▶ _Input data_:
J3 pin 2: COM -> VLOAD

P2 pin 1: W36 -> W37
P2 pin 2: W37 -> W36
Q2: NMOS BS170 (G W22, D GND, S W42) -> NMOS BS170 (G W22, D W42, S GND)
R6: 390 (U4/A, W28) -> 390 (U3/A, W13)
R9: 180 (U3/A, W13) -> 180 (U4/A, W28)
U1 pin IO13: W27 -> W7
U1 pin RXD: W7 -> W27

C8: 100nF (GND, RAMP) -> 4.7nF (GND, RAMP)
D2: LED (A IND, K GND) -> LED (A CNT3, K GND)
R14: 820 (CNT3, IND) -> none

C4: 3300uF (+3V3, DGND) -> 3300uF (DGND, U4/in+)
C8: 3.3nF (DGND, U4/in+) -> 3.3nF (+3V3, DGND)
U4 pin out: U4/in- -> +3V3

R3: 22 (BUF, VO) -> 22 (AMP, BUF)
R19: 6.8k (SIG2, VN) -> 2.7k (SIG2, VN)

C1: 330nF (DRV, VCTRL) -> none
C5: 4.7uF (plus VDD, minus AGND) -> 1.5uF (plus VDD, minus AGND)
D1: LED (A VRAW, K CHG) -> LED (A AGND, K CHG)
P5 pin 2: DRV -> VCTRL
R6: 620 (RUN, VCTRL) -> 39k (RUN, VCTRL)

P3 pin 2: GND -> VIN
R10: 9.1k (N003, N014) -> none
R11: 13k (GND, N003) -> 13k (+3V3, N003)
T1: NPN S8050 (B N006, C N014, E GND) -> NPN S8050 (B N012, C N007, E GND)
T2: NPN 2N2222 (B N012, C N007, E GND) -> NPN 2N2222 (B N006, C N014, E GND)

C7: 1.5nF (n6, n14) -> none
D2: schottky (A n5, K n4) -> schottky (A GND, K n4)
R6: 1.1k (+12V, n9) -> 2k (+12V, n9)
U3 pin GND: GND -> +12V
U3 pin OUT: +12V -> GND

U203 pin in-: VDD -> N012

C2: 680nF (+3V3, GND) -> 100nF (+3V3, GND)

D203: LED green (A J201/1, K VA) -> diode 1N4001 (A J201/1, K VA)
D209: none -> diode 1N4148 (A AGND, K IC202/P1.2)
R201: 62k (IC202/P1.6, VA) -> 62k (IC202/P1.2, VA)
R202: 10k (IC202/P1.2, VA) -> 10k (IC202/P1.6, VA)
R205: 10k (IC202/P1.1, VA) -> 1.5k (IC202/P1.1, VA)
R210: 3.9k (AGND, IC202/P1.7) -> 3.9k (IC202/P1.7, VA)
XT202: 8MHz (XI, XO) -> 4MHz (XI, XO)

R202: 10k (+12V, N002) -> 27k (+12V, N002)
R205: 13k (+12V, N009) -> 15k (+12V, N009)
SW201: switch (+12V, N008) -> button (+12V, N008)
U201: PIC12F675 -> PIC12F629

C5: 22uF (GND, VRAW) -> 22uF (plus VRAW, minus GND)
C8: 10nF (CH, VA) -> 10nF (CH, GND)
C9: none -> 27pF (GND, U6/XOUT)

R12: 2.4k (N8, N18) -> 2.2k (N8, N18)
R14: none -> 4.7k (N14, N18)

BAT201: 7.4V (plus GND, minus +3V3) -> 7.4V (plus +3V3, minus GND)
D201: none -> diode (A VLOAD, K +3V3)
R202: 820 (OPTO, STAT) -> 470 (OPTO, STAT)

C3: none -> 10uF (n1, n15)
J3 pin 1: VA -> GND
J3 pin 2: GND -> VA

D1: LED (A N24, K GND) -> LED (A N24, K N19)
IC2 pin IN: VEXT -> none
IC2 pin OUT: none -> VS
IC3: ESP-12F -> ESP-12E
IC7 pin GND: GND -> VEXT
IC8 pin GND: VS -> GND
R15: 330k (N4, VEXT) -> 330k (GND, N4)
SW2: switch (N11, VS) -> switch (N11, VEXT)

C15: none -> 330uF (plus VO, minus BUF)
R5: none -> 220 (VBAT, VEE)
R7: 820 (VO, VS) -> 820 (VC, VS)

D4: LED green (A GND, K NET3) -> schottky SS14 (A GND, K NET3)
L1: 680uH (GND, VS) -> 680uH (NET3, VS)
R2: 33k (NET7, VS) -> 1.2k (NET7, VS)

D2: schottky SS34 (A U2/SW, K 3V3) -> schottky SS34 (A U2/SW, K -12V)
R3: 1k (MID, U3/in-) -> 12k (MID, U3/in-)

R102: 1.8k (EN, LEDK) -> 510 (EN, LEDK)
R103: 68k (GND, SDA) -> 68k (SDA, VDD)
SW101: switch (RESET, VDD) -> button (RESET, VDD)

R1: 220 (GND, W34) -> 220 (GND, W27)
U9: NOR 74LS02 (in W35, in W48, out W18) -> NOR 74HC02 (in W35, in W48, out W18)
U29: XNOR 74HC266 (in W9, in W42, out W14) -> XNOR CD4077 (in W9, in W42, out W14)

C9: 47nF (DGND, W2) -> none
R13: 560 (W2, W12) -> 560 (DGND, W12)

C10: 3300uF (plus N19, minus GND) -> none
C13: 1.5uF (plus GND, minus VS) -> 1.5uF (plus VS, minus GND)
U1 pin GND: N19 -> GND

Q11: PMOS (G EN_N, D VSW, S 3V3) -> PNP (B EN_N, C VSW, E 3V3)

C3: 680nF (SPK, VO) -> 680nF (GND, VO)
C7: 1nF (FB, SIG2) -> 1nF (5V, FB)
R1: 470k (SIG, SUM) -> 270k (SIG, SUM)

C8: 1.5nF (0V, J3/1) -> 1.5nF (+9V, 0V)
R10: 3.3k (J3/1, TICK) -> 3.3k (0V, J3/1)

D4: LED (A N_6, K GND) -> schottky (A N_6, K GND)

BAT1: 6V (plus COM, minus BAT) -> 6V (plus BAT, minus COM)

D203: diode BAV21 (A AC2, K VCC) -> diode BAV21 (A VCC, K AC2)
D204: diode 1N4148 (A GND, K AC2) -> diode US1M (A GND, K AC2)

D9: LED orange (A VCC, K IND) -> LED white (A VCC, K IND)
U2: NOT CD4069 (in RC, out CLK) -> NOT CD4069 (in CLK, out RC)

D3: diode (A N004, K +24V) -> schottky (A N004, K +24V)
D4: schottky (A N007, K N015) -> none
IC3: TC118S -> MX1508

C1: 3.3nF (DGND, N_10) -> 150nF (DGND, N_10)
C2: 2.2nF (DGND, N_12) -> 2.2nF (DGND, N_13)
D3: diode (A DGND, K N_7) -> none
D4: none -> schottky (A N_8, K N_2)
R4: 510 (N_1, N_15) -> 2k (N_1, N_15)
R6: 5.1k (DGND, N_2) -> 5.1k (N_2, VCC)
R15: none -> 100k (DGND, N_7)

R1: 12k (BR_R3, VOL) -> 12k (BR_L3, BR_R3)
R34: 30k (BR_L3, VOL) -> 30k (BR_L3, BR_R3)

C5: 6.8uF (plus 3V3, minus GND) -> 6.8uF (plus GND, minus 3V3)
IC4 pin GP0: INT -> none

▶ _Activity_:
From the records above, reproduce exactly the lines from the one with "R2: 33k (NET7, VS) -> 1.2k (NET7, VS)" to the one with "U2: NOT CD4069", both included, and no others.

▶ _Response to this task_:
R2: 33k (NET7, VS) -> 1.2k (NET7, VS)

D2: schottky SS34 (A U2/SW, K 3V3) -> schottky SS34 (A U2/SW, K -12V)
R3: 1k (MID, U3/in-) -> 12k (MID, U3/in-)

R102: 1.8k (EN, LEDK) -> 510 (EN, LEDK)
R103: 68k (GND, SDA) -> 68k (SDA, VDD)
SW101: switch (RESET, VDD) -> button (RESET, VDD)

R1: 220 (GND, W34) -> 220 (GND, W27)
U9: NOR 74LS02 (in W35, in W48, out W18) -> NOR 74HC02 (in W35, in W48, out W18)
U29: XNOR 74HC266 (in W9, in W42, out W14) -> XNOR CD4077 (in W9, in W42, out W14)

C9: 47nF (DGND, W2) -> none
R13: 560 (W2, W12) -> 560 (DGND, W12)

C10: 3300uF (plus N19, minus GND) -> none
C13: 1.5uF (plus GND, minus VS) -> 1.5uF (plus VS, minus GND)
U1 pin GND: N19 -> GND

Q11: PMOS (G EN_N, D VSW, S 3V3) -> PNP (B EN_N, C VSW, E 3V3)

C3: 680nF (SPK, VO) -> 680nF (GND, VO)
C7: 1nF (FB, SIG2) -> 1nF (5V, FB)
R1: 470k (SIG, SUM) -> 270k (SIG, SUM)

C8: 1.5nF (0V, J3/1) -> 1.5nF (+9V, 0V)
R10: 3.3k (J3/1, TICK) -> 3.3k (0V, J3/1)

D4: LED (A N_6, K GND) -> schottky (A N_6, K GND)

BAT1: 6V (plus COM, minus BAT) -> 6V (plus BAT, minus COM)

D203: diode BAV21 (A AC2, K VCC) -> diode BAV21 (A VCC, K AC2)
D204: diode 1N4148 (A GND, K AC2) -> diode US1M (A GND, K AC2)

D9: LED orange (A VCC, K IND) -> LED white (A VCC, K IND)
U2: NOT CD4069 (in RC, out CLK) -> NOT CD4069 (in CLK, out RC)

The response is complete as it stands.